STORED DATA

* * * * *

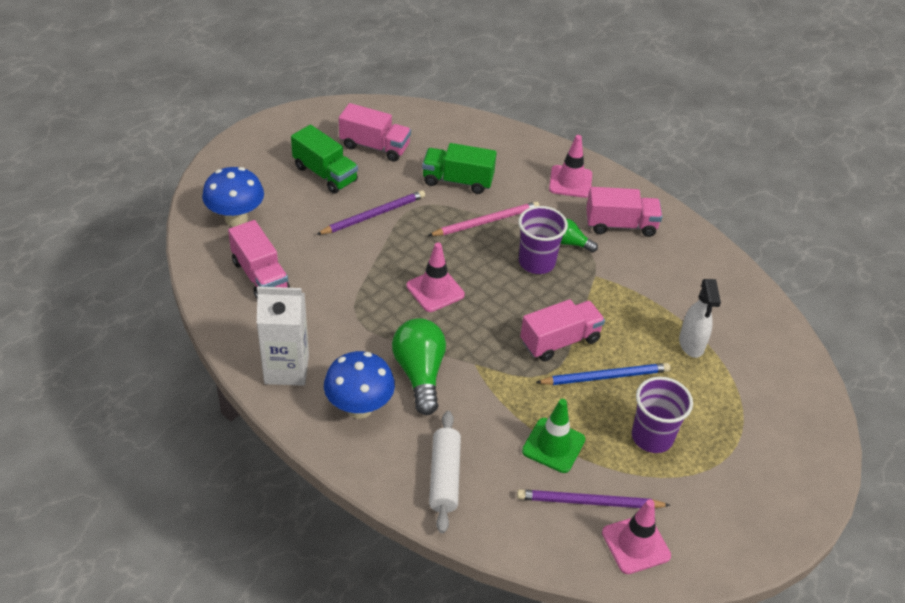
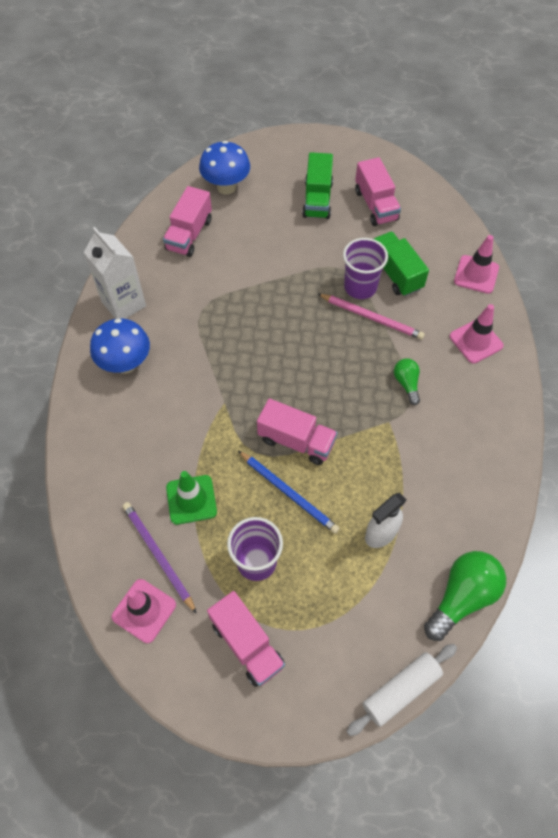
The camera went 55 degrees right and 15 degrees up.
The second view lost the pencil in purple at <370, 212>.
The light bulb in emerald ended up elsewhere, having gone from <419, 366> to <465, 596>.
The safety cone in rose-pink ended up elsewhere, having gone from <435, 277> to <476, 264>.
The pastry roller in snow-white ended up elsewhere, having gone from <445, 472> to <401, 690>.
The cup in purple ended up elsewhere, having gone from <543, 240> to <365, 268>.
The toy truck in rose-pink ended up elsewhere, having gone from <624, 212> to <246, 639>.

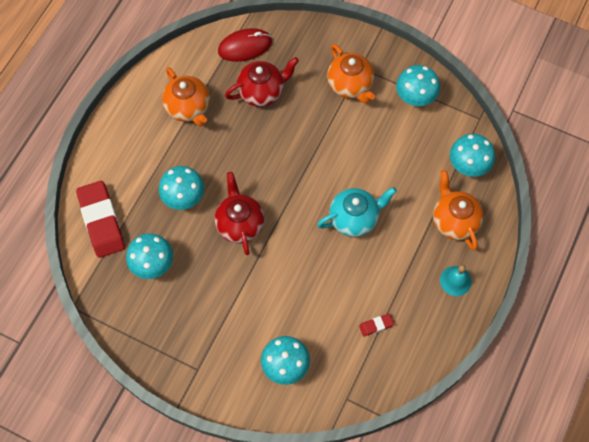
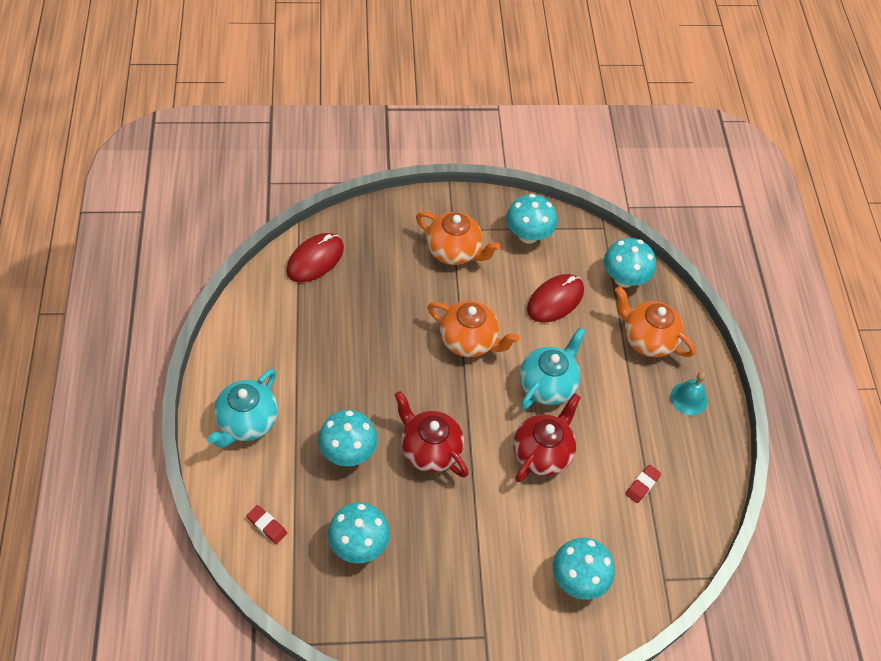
The camera went 35 degrees left and 10 degrees down.
The size of the pencil eraser in scarlet at <100, 219> changed by a factor of 0.42.
The tea pot in orange-coloured ended up elsewhere, having gone from <186, 97> to <473, 329>.
The tea pot in scarlet ended up elsewhere, having gone from <262, 82> to <547, 437>.
The second view gained the tea pot in aqua at <242, 408>.
The second view gained the PC mouse in scarlet at <555, 298>.

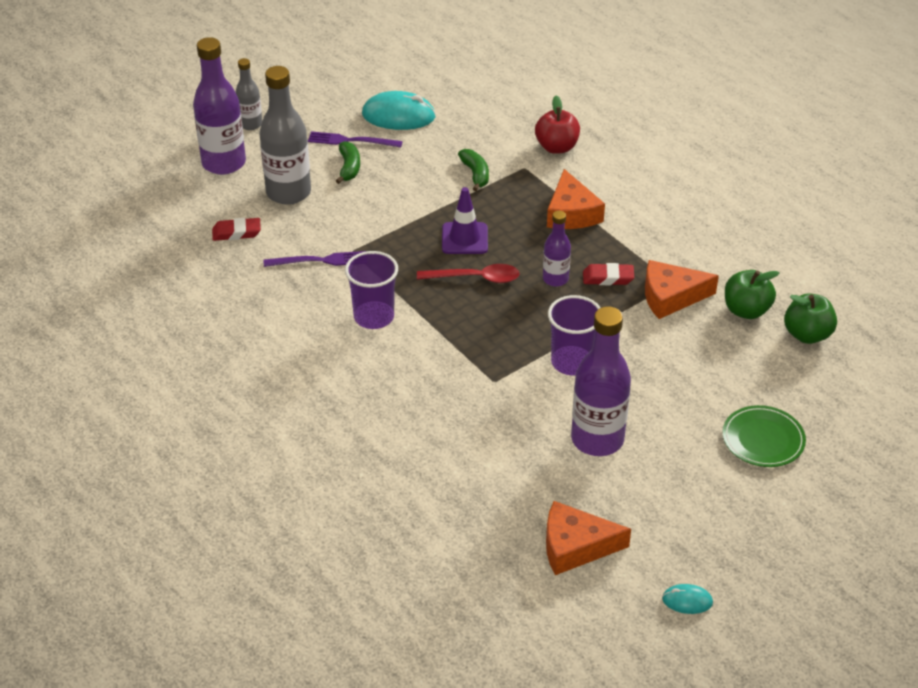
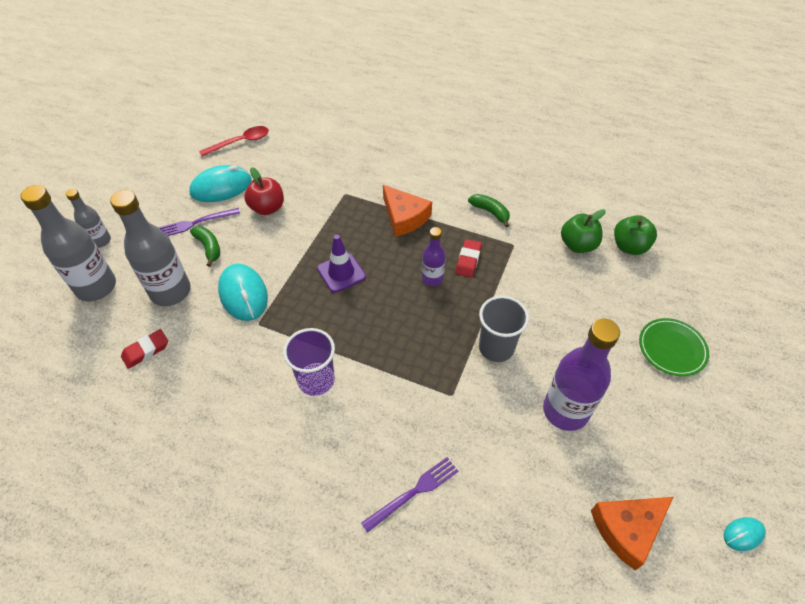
The camera went 30 degrees left and 10 degrees up.
What was the bottle in purple at <219, 106> turned into the bottle in gray at <68, 243>.
The fork in purple ended up elsewhere, having gone from <315, 259> to <409, 495>.
The tablespoon in scarlet ended up elsewhere, having gone from <468, 273> to <234, 141>.
The banana in emerald ended up elsewhere, having gone from <473, 170> to <489, 210>.
The apple fruit in scarlet ended up elsewhere, having gone from <557, 124> to <264, 191>.
What was the cup in purple at <574, 335> turned into the cup in gray at <504, 329>.
The pencil eraser in scarlet at <608, 274> ended up facing another way, 45 degrees counterclockwise from before.
The second view lost the piece of cheese in orange-coloured at <682, 289>.
The second view gained the PC mouse in aqua at <243, 292>.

* * * * *

An exact copy of the records above is required, leaving out the pictures.

COMPLETED TASK
The camera went 55 degrees right and 15 degrees up.
The second view lost the pencil in purple at <370, 212>.
The light bulb in emerald ended up elsewhere, having gone from <419, 366> to <465, 596>.
The safety cone in rose-pink ended up elsewhere, having gone from <435, 277> to <476, 264>.
The pastry roller in snow-white ended up elsewhere, having gone from <445, 472> to <401, 690>.
The cup in purple ended up elsewhere, having gone from <543, 240> to <365, 268>.
The toy truck in rose-pink ended up elsewhere, having gone from <624, 212> to <246, 639>.

The camera went 35 degrees left and 10 degrees down.
The size of the pencil eraser in scarlet at <100, 219> changed by a factor of 0.42.
The tea pot in orange-coloured ended up elsewhere, having gone from <186, 97> to <473, 329>.
The tea pot in scarlet ended up elsewhere, having gone from <262, 82> to <547, 437>.
The second view gained the tea pot in aqua at <242, 408>.
The second view gained the PC mouse in scarlet at <555, 298>.

The camera went 30 degrees left and 10 degrees up.
What was the bottle in purple at <219, 106> turned into the bottle in gray at <68, 243>.
The fork in purple ended up elsewhere, having gone from <315, 259> to <409, 495>.
The tablespoon in scarlet ended up elsewhere, having gone from <468, 273> to <234, 141>.
The banana in emerald ended up elsewhere, having gone from <473, 170> to <489, 210>.
The apple fruit in scarlet ended up elsewhere, having gone from <557, 124> to <264, 191>.
What was the cup in purple at <574, 335> turned into the cup in gray at <504, 329>.
The pencil eraser in scarlet at <608, 274> ended up facing another way, 45 degrees counterclockwise from before.
The second view lost the piece of cheese in orange-coloured at <682, 289>.
The second view gained the PC mouse in aqua at <243, 292>.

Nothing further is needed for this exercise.